Point-based object detection data:
==============================
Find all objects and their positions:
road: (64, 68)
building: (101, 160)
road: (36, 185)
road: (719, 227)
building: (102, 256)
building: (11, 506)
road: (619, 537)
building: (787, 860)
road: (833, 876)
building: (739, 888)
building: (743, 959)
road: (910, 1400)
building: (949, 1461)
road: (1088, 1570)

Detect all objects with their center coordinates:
==============================
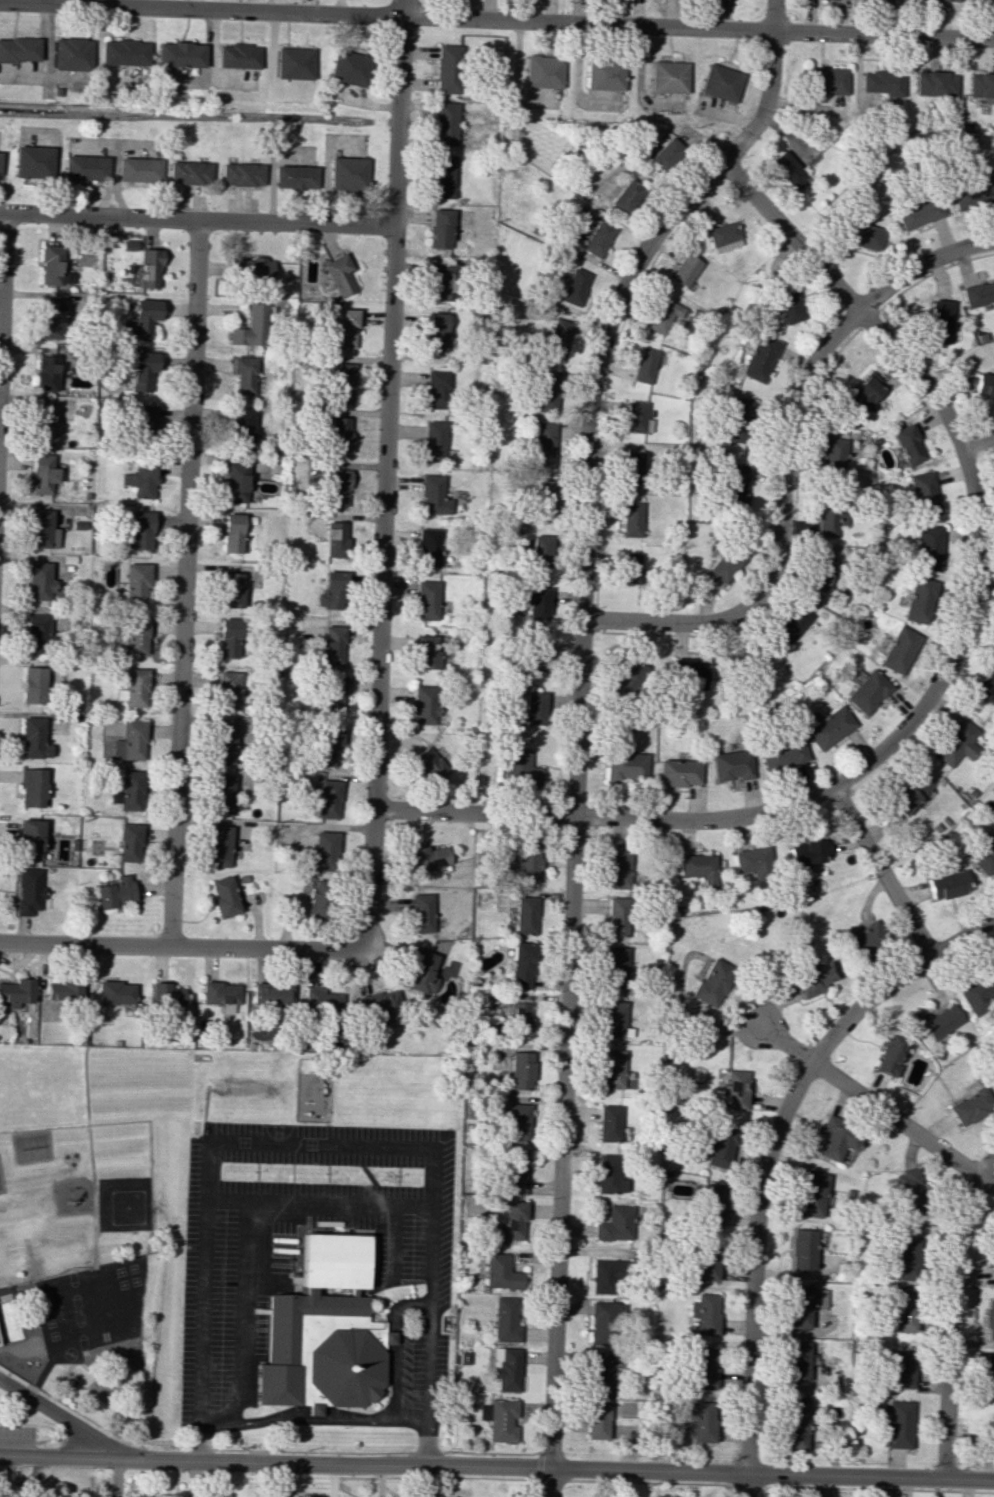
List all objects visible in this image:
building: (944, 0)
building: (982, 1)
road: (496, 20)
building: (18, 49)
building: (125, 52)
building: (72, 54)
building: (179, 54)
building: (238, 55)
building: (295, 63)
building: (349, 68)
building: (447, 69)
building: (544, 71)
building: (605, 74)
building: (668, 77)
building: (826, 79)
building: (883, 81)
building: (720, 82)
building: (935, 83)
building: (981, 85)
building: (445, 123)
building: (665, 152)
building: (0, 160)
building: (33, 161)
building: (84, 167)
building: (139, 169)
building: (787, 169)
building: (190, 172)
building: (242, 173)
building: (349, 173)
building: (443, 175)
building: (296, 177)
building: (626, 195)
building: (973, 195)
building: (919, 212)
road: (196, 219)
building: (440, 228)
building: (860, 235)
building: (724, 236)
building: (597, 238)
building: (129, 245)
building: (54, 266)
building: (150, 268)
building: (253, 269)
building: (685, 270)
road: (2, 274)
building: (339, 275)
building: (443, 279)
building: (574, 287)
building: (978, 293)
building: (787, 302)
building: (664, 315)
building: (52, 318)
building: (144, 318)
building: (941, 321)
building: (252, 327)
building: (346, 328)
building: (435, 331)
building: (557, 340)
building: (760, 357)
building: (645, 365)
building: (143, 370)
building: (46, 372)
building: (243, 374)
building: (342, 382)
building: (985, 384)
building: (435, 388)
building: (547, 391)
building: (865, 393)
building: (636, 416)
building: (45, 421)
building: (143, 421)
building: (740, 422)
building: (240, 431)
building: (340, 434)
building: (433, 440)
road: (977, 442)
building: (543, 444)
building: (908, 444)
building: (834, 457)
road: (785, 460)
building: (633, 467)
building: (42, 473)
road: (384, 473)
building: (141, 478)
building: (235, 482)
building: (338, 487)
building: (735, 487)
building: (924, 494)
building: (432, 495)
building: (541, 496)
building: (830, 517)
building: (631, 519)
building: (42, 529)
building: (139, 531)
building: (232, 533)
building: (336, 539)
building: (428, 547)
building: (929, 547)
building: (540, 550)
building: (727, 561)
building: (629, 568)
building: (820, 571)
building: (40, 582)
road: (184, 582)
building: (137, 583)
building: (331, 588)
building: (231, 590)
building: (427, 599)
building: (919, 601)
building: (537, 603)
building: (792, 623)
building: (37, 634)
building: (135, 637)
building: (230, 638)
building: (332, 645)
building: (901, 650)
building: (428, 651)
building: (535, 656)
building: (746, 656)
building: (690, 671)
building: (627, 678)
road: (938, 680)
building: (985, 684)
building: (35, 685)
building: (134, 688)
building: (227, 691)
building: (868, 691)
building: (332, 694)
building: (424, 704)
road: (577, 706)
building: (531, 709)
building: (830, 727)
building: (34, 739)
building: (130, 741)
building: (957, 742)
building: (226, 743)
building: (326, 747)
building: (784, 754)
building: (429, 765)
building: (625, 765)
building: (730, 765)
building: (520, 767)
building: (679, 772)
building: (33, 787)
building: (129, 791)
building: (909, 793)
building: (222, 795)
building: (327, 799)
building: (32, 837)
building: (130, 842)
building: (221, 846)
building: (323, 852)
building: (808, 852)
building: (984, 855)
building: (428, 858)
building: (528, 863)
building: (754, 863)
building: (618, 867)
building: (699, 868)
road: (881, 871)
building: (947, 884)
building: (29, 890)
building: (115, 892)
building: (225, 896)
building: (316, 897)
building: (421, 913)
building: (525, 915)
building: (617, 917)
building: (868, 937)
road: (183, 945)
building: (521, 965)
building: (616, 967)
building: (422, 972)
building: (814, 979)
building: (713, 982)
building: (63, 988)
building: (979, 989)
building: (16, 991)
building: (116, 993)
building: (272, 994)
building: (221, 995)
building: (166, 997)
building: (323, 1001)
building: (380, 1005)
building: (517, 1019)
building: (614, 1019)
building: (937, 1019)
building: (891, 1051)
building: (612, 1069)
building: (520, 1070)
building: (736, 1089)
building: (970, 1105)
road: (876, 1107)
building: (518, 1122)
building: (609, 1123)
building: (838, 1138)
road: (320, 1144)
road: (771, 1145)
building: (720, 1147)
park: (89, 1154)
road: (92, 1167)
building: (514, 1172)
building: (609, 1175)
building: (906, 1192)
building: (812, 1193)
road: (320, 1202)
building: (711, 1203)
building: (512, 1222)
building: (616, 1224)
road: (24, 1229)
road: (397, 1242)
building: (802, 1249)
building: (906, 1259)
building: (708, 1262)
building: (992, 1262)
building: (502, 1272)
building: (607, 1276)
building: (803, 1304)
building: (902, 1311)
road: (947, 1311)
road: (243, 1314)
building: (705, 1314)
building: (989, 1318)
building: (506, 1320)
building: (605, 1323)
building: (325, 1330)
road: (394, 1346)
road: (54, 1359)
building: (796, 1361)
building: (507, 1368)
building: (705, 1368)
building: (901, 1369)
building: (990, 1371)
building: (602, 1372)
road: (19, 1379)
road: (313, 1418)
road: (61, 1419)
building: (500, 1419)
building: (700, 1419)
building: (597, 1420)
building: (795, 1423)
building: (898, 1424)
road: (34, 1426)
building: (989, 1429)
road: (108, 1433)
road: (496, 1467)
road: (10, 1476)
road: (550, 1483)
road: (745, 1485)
==============================
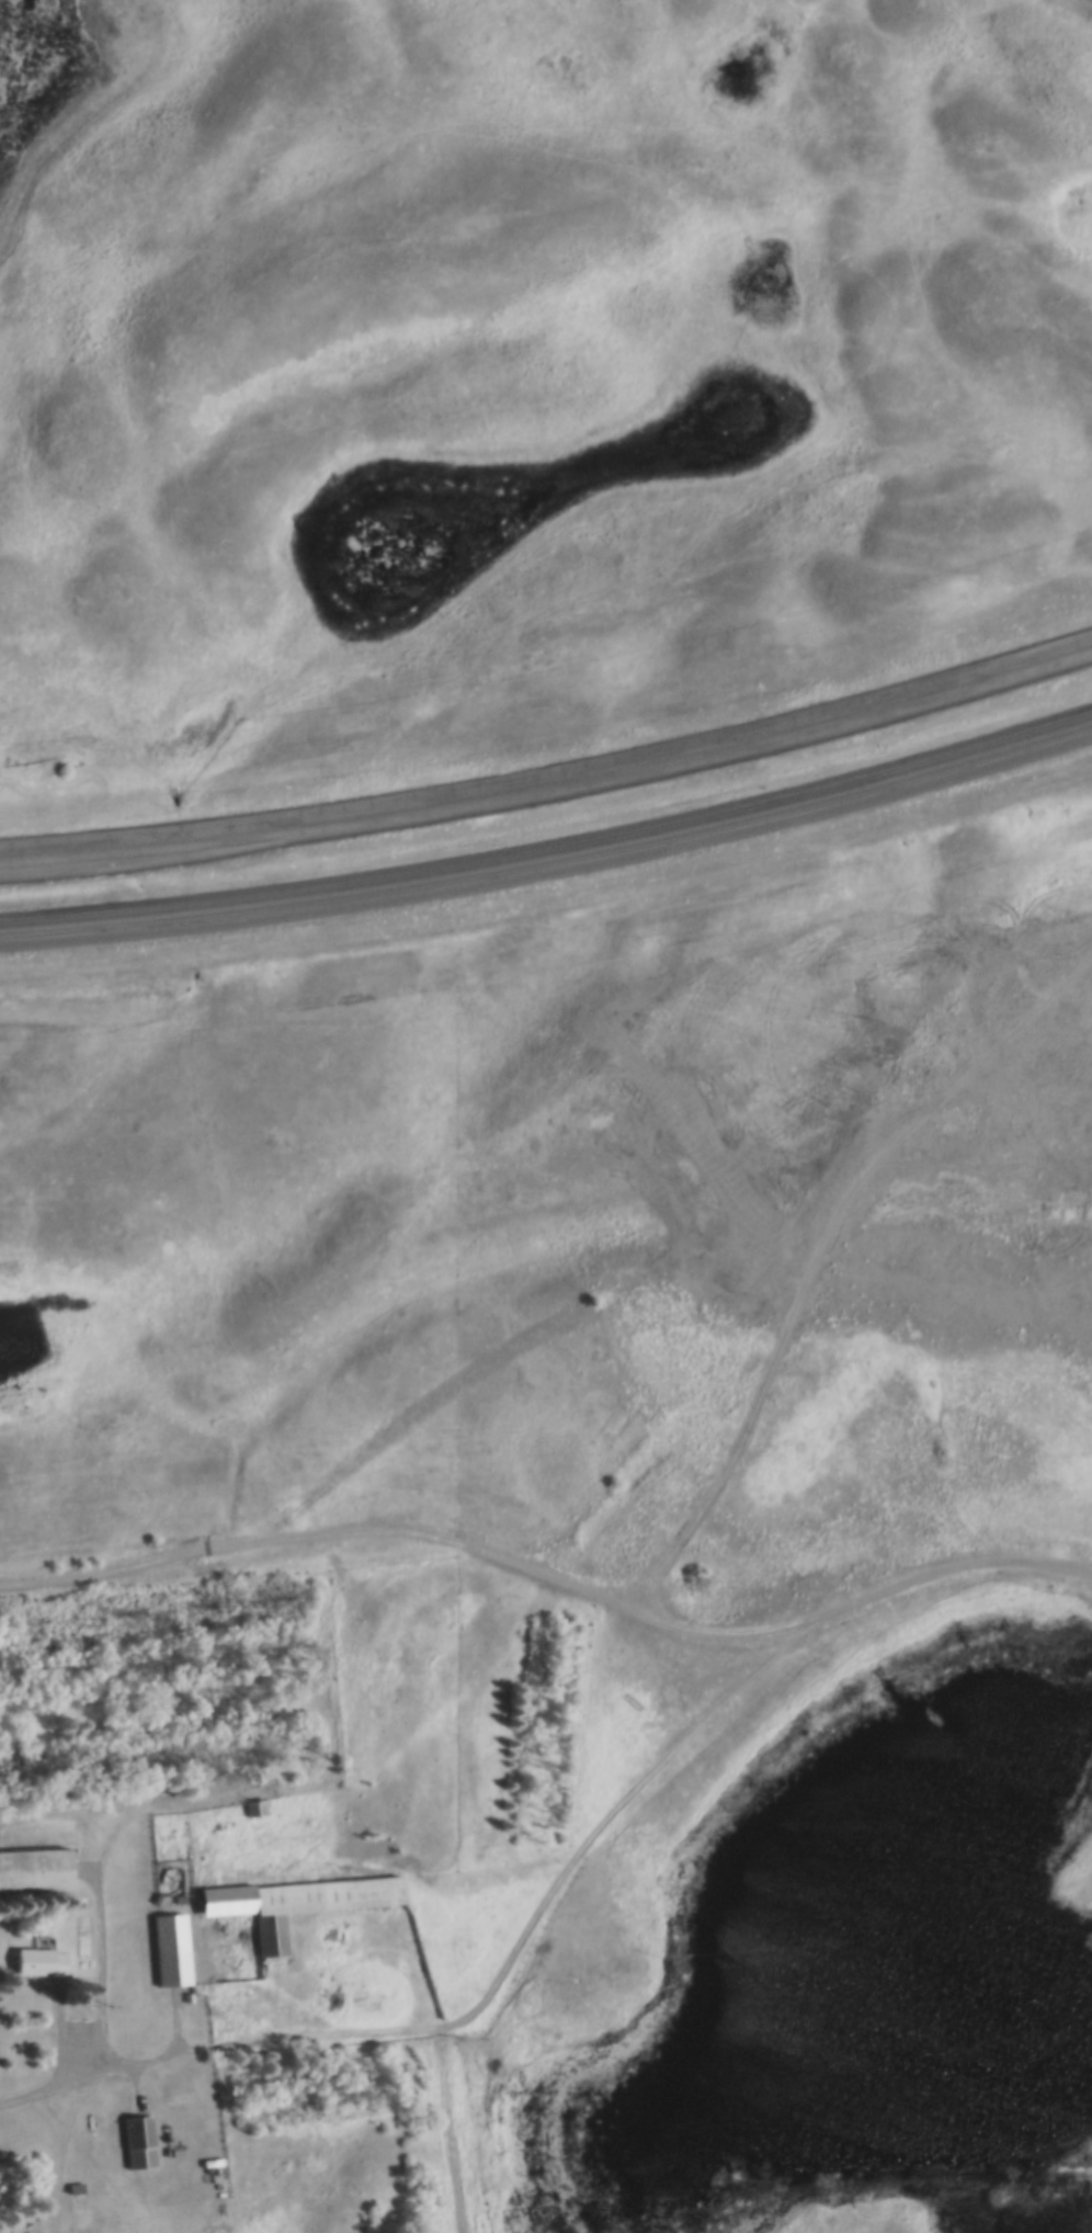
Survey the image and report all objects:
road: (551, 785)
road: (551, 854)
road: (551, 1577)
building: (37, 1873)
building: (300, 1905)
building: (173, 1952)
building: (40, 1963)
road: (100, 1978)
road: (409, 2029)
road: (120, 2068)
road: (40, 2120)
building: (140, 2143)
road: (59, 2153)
==============================
In the records above, the line with "Find all objects" marks the start and the line with "Detect all objects" marks the end; copy that stretch exactly, both lines included, and nothing else.

Find all objects and their positions:
road: (64, 68)
building: (101, 160)
road: (36, 185)
road: (719, 227)
building: (102, 256)
building: (11, 506)
road: (619, 537)
building: (787, 860)
road: (833, 876)
building: (739, 888)
building: (743, 959)
road: (910, 1400)
building: (949, 1461)
road: (1088, 1570)

Detect all objects with their center coordinates:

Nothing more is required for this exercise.